* [What the task requires]
Reprint each record exactly. Pictures are not reprinted.

* [Material supplied]
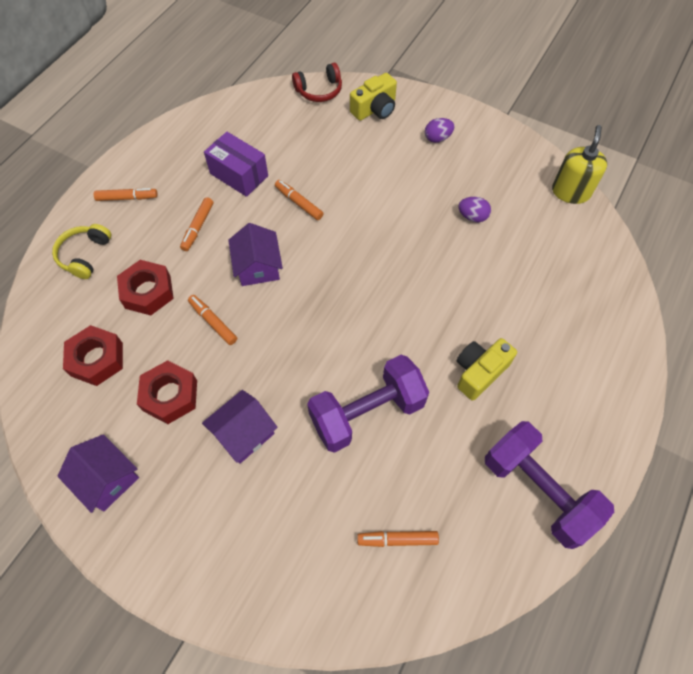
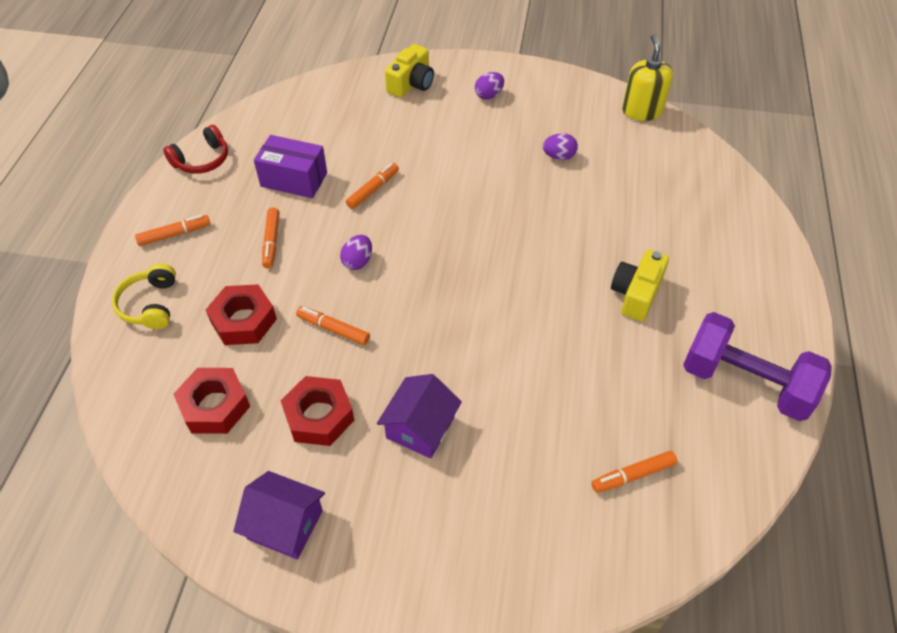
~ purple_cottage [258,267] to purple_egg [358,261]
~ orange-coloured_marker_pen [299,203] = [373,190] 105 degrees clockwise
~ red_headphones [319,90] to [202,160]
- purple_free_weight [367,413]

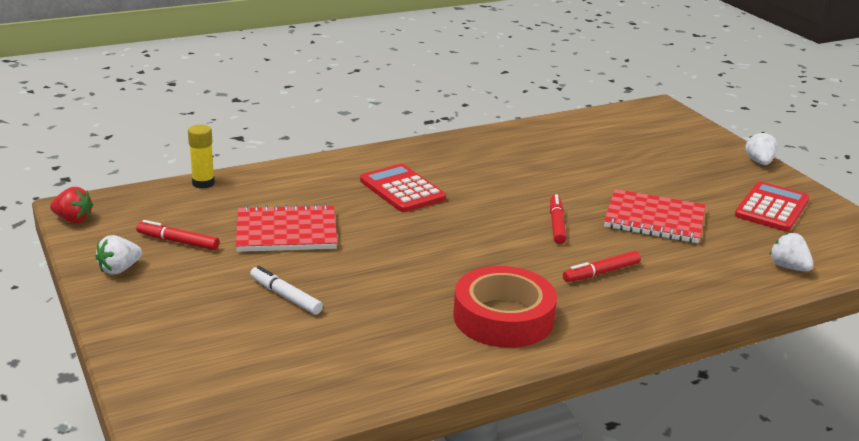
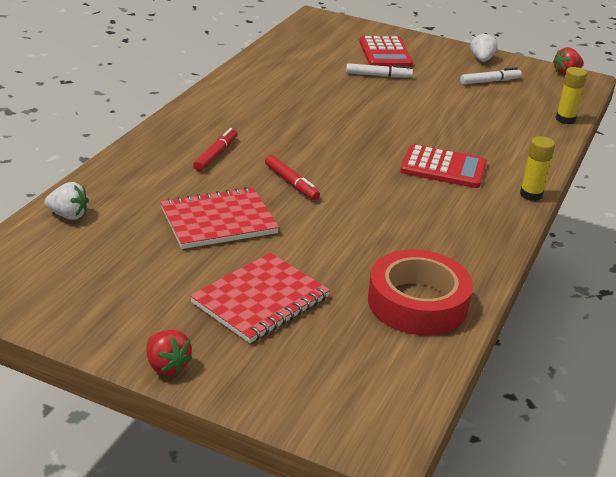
~ red_marker_pen [178,241] to white_marker_pen [490,81]
~ red_notebook [286,232] to [260,300]
~ red_tape [503,317] to [417,303]
~ red_pocket_calculator [772,208] to [385,53]
~ white_berry [759,162] to red_berry [167,366]
+ bright_yellow_glue_stick [531,195]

* [Final answer]
~ purple_cottage [258,267] to purple_egg [358,261]
~ orange-coloured_marker_pen [299,203] = [373,190] 105 degrees clockwise
~ red_headphones [319,90] to [202,160]
- purple_free_weight [367,413]

~ red_marker_pen [178,241] to white_marker_pen [490,81]
~ red_notebook [286,232] to [260,300]
~ red_tape [503,317] to [417,303]
~ red_pocket_calculator [772,208] to [385,53]
~ white_berry [759,162] to red_berry [167,366]
+ bright_yellow_glue_stick [531,195]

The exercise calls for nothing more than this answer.